▶ [Try it]
Could you transcribe each record below exactly as written, setting the pictures aside?

▶ [Source data]
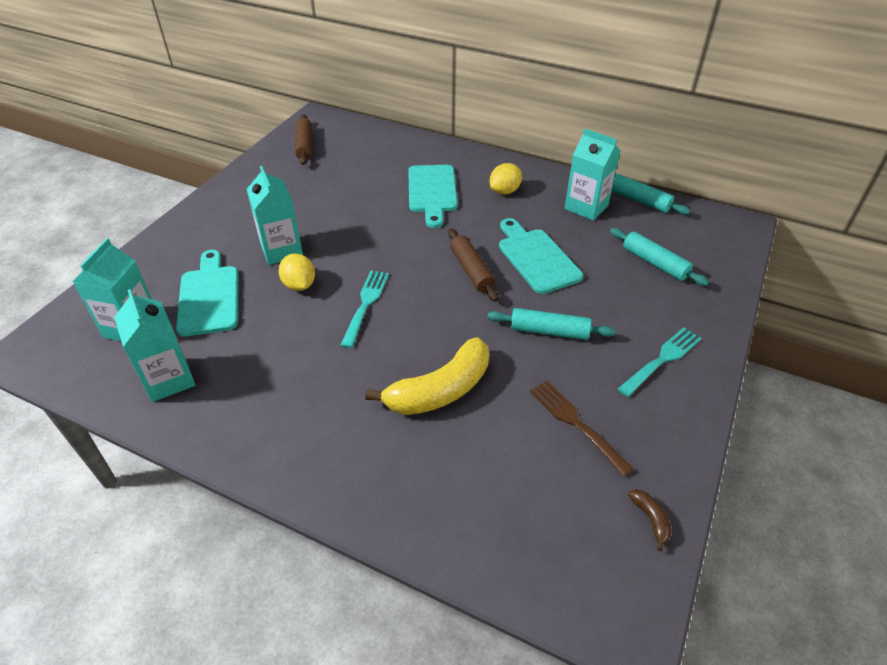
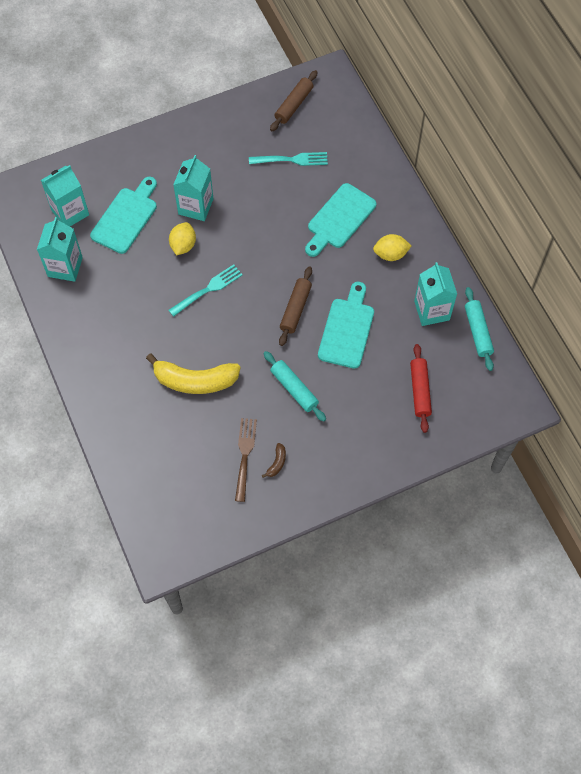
camera: 40 degrees right, 20 degrees up
turquoise rolling pin [610,228,709,286] -> red rolling pin [410,344,432,433]
turquoise fork [618,327,702,397] -> turquoise fork moved to [249,152,328,166]
brown banana [628,489,671,551] -> brown banana moved to [262,443,286,478]

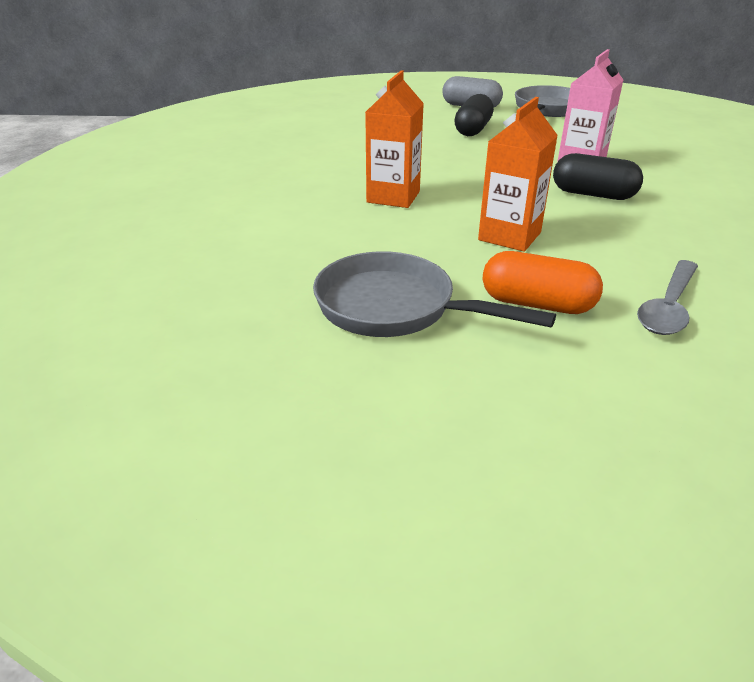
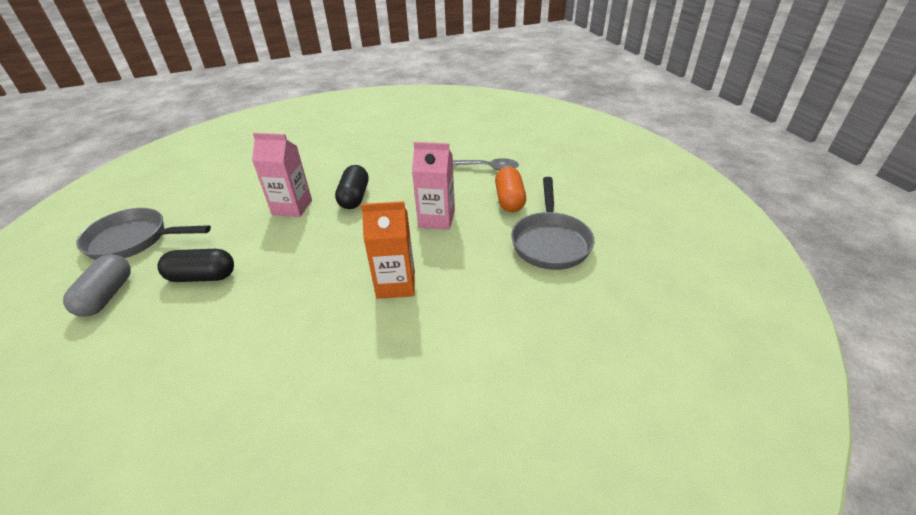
camera: 110 degrees left, 5 degrees up
orange carton [478,97,558,252] -> pink carton [412,142,455,230]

▶ [Response area]
camera: 40 degrees right, 20 degrees up
turquoise rolling pin [610,228,709,286] -> red rolling pin [410,344,432,433]
turquoise fork [618,327,702,397] -> turquoise fork moved to [249,152,328,166]
brown banana [628,489,671,551] -> brown banana moved to [262,443,286,478]

camera: 110 degrees left, 5 degrees up
orange carton [478,97,558,252] -> pink carton [412,142,455,230]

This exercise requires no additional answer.